:: Required work ::
From the entries below, reproduce exactly the lines from the one with "C101: 15nF (GND, VEE) -> 68nF (GND, VEE)" through the one with "NTC101: 47k (+9V, NET10) -> 22k (+9V, NET10)", both included, without images.

:: Input records ::
• • • • •

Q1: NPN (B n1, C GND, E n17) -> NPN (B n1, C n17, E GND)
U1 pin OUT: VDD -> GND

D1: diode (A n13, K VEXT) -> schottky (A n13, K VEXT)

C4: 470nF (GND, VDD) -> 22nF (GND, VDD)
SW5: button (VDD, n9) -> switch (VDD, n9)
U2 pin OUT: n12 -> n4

• • • • •

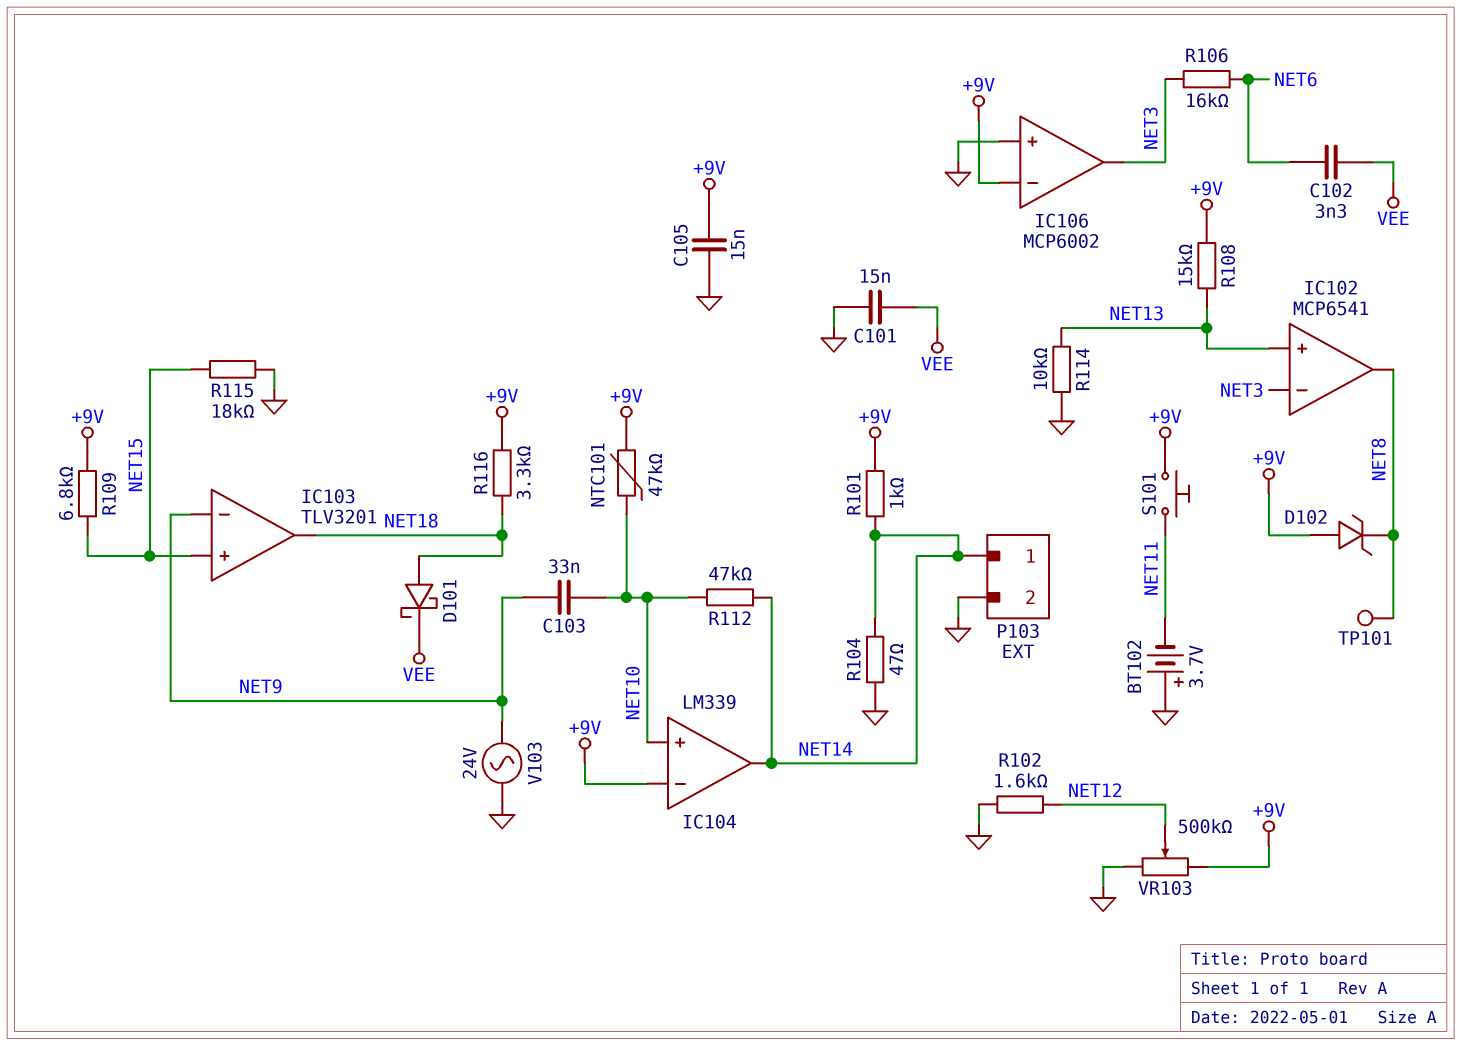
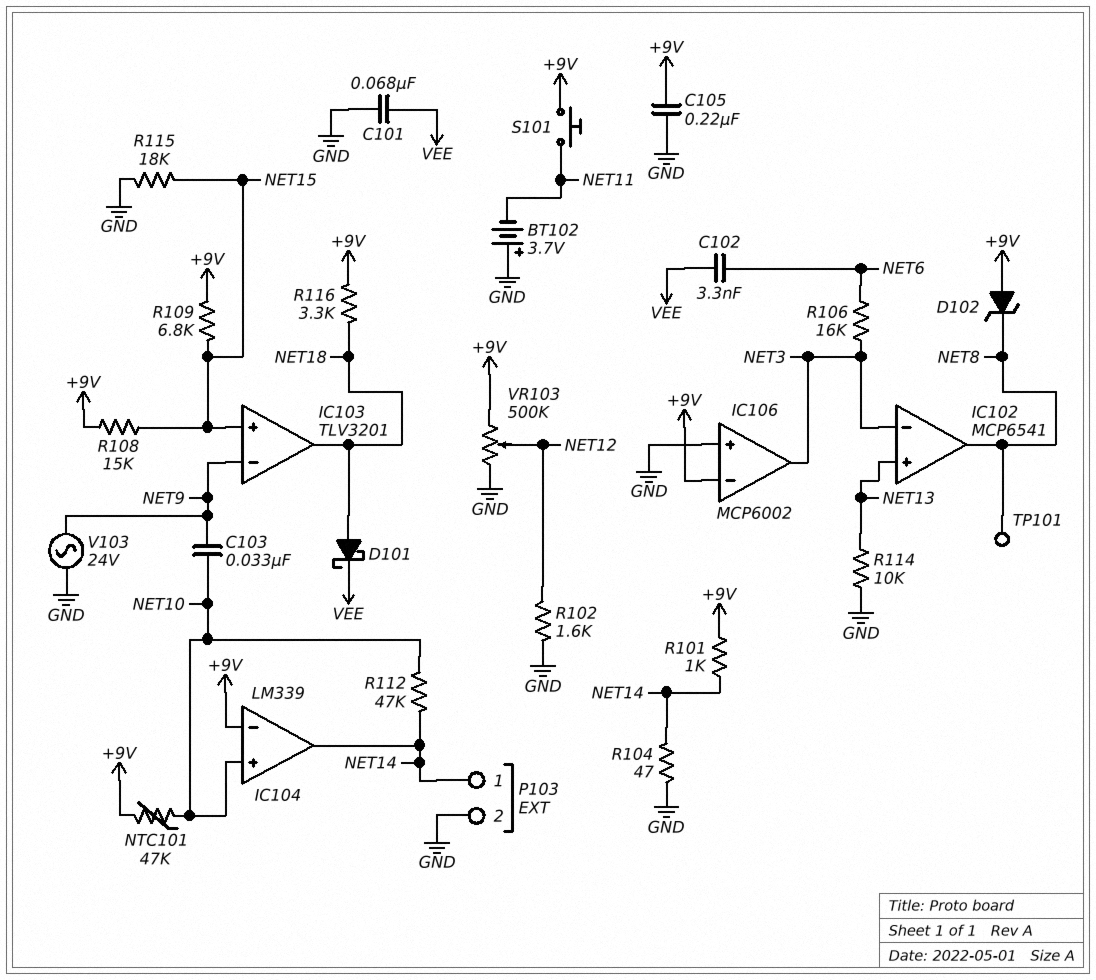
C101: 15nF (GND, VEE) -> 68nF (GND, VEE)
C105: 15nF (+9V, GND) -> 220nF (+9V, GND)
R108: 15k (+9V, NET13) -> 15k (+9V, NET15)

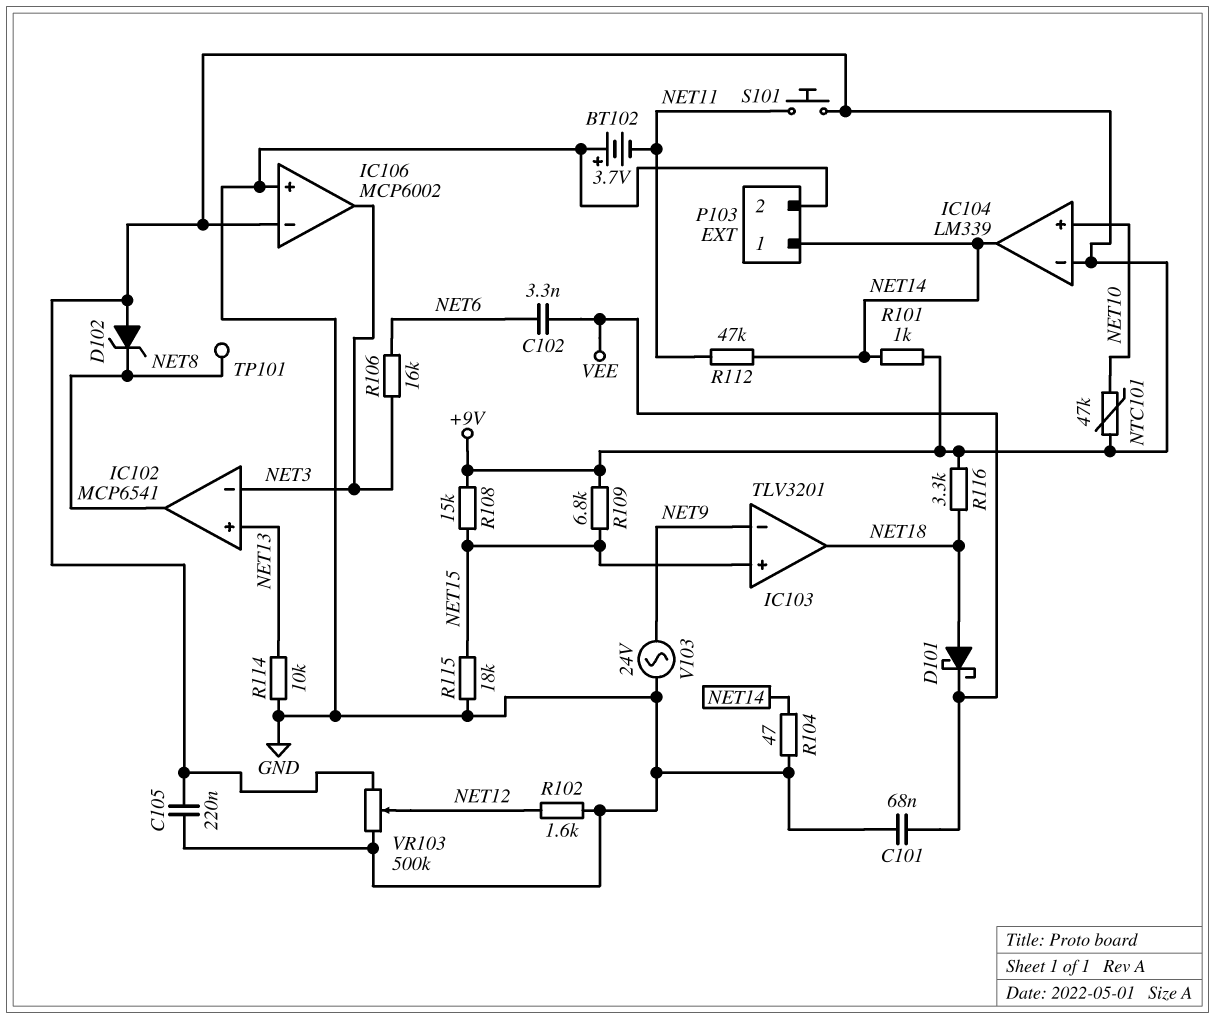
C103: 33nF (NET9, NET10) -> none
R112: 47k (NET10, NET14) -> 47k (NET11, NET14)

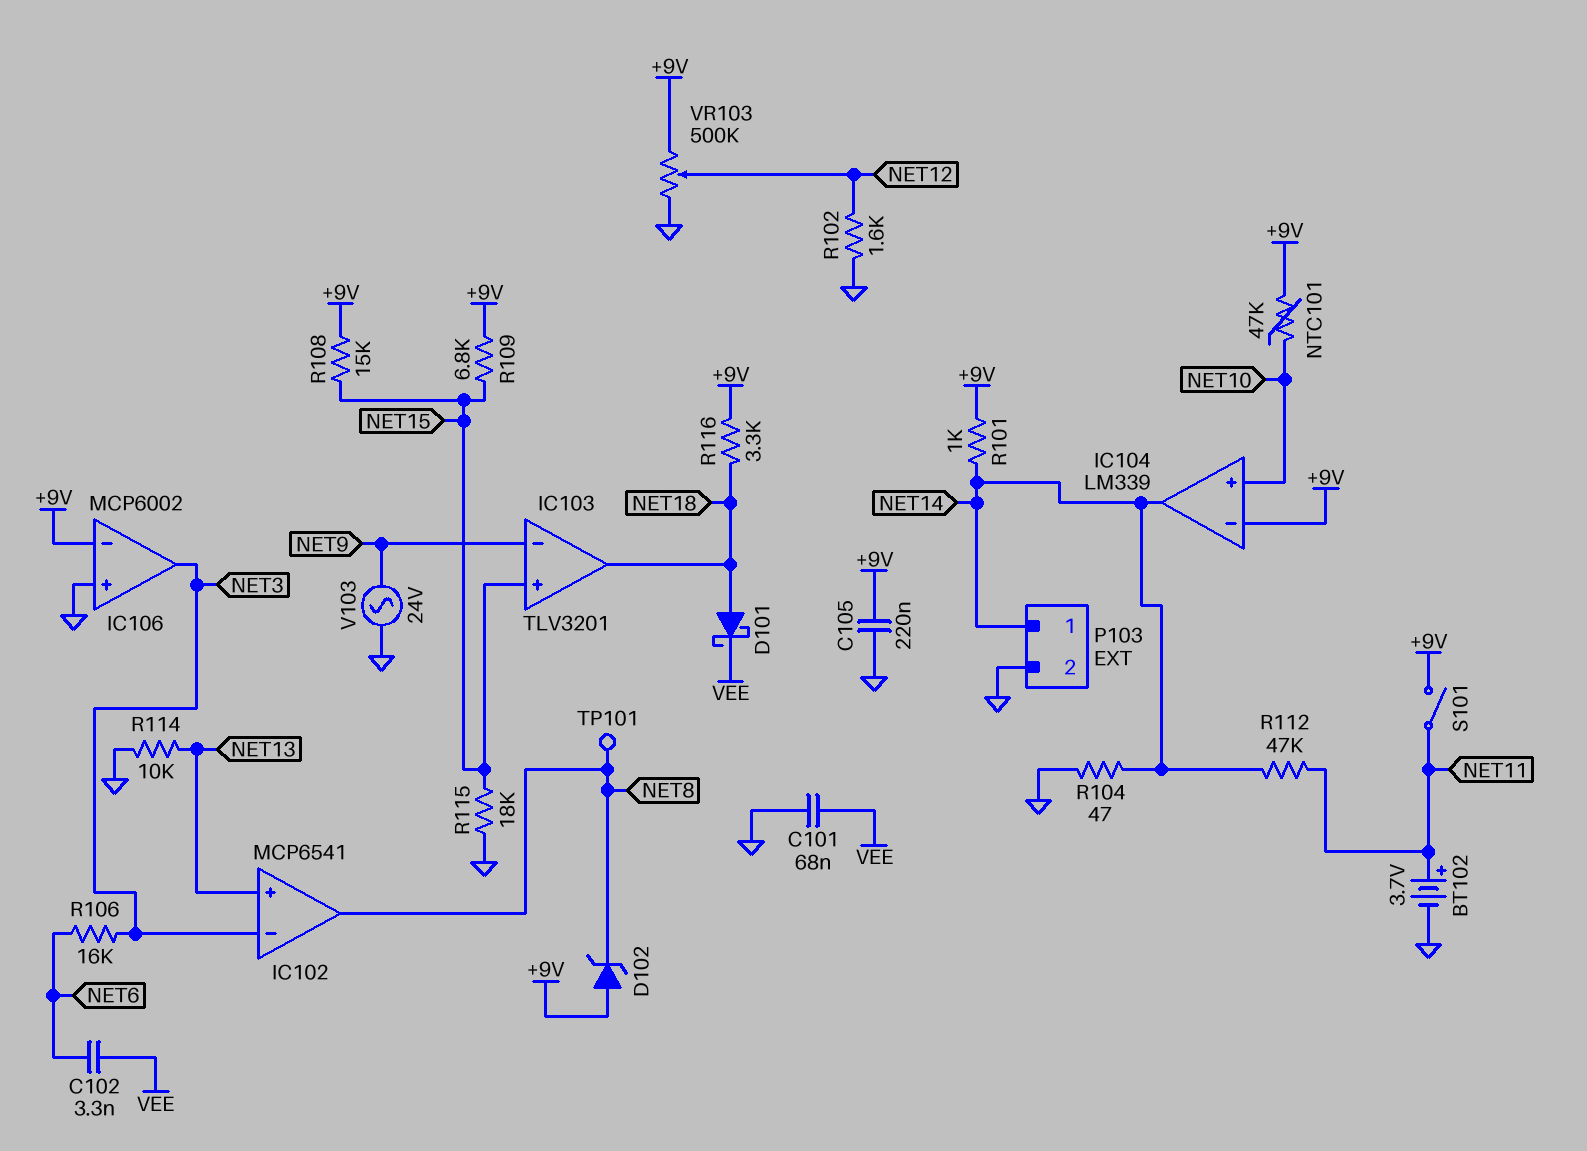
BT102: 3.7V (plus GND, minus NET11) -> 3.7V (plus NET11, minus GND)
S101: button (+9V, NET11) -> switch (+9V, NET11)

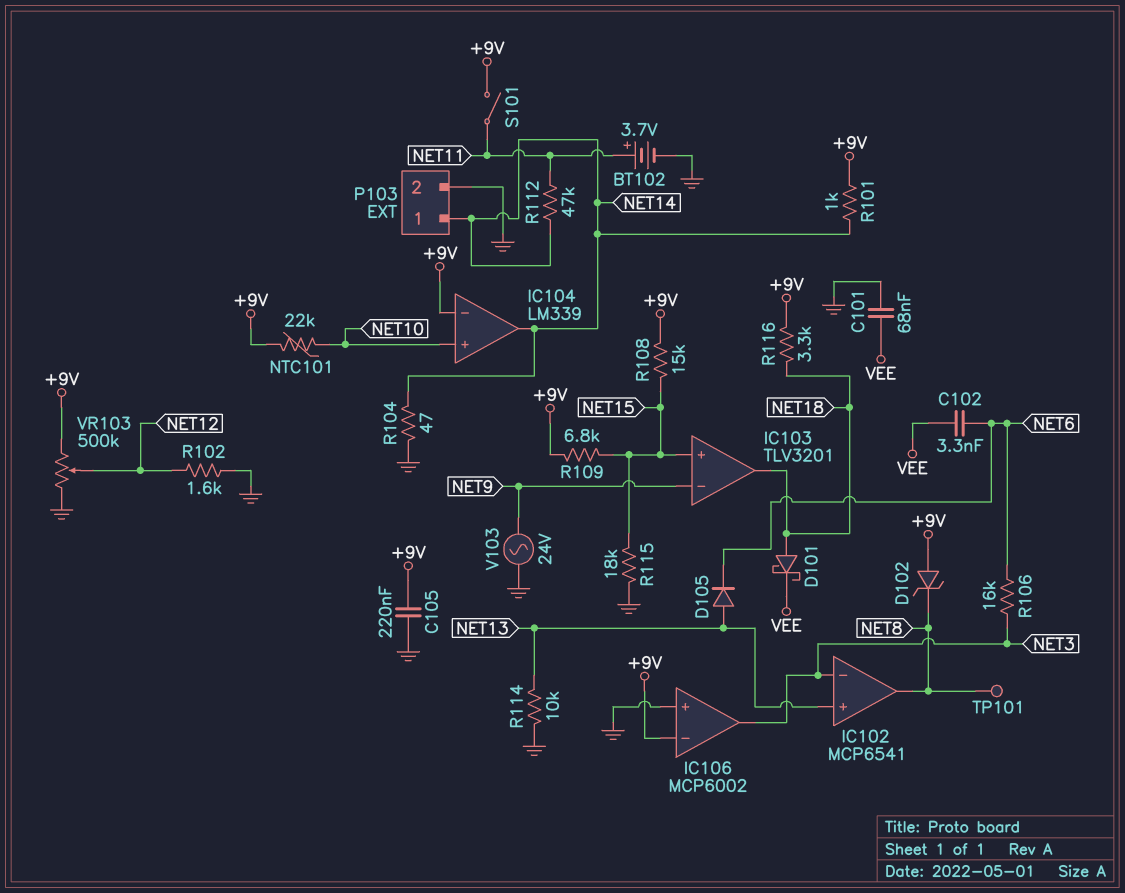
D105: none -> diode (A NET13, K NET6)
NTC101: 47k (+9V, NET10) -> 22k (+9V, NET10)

• • • • •

:: Your solution ::
C101: 15nF (GND, VEE) -> 68nF (GND, VEE)
C105: 15nF (+9V, GND) -> 220nF (+9V, GND)
R108: 15k (+9V, NET13) -> 15k (+9V, NET15)

C103: 33nF (NET9, NET10) -> none
R112: 47k (NET10, NET14) -> 47k (NET11, NET14)

BT102: 3.7V (plus GND, minus NET11) -> 3.7V (plus NET11, minus GND)
S101: button (+9V, NET11) -> switch (+9V, NET11)

D105: none -> diode (A NET13, K NET6)
NTC101: 47k (+9V, NET10) -> 22k (+9V, NET10)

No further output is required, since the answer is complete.